§ Entries provided
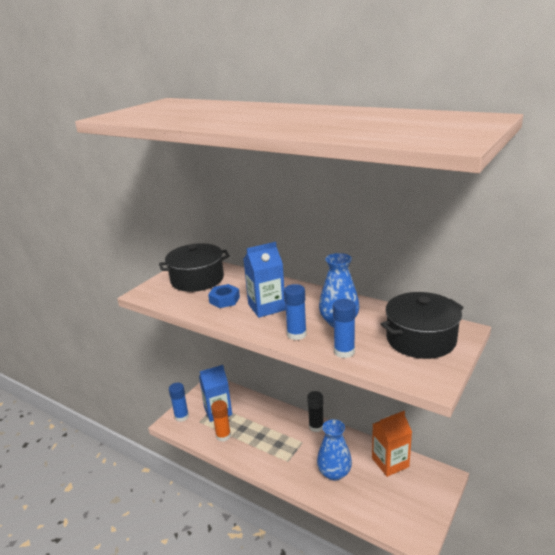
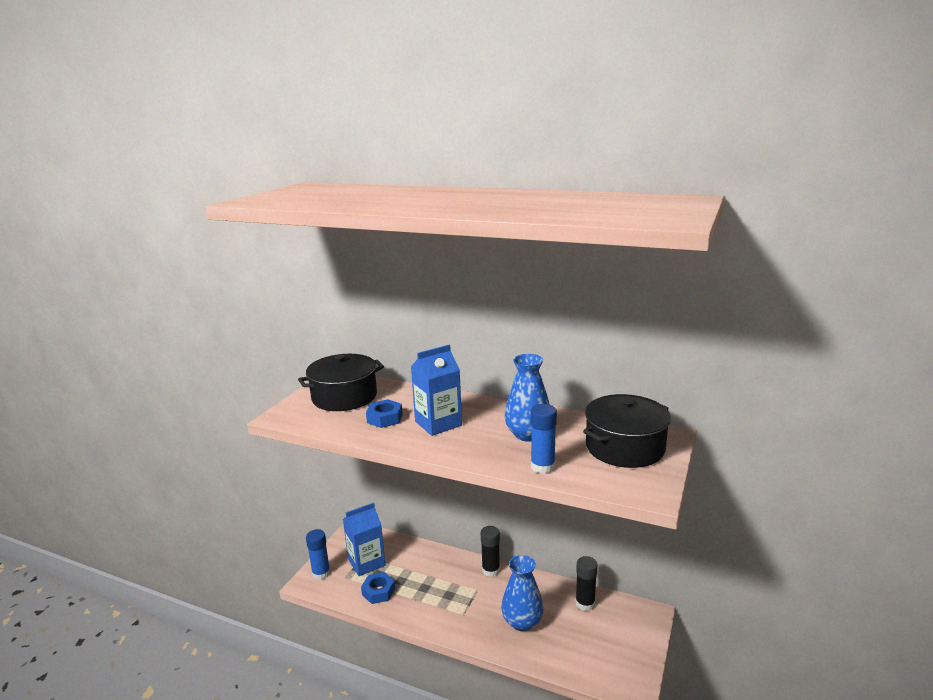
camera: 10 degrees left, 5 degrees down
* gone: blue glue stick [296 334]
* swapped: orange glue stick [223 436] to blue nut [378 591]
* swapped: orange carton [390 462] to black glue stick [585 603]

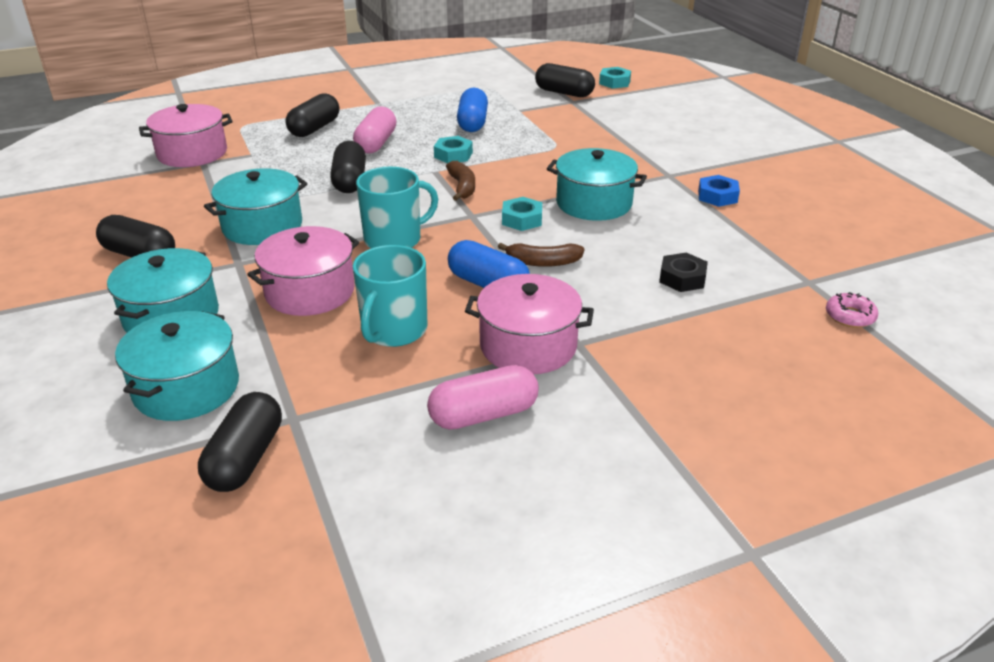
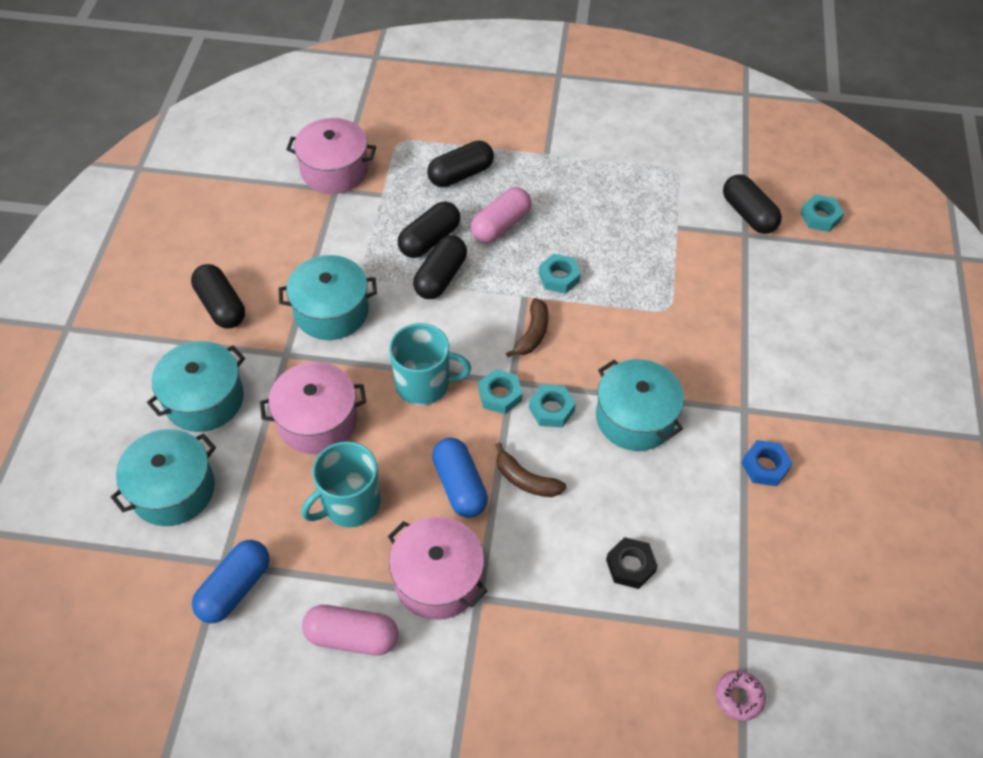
camera: 30 degrees right, 20 degrees up
* shifted: blue capsule [472 123] to [235 588]
* shifted: black capsule [245 458] to [429 240]
* new: turquoise nut [500 395]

§ Problem to solve
What is needed is a verbatim copy of the entries, leaving out any pictures.

§ Solution to the exercise
camera: 10 degrees left, 5 degrees down
* gone: blue glue stick [296 334]
* swapped: orange glue stick [223 436] to blue nut [378 591]
* swapped: orange carton [390 462] to black glue stick [585 603]

camera: 30 degrees right, 20 degrees up
* shifted: blue capsule [472 123] to [235 588]
* shifted: black capsule [245 458] to [429 240]
* new: turquoise nut [500 395]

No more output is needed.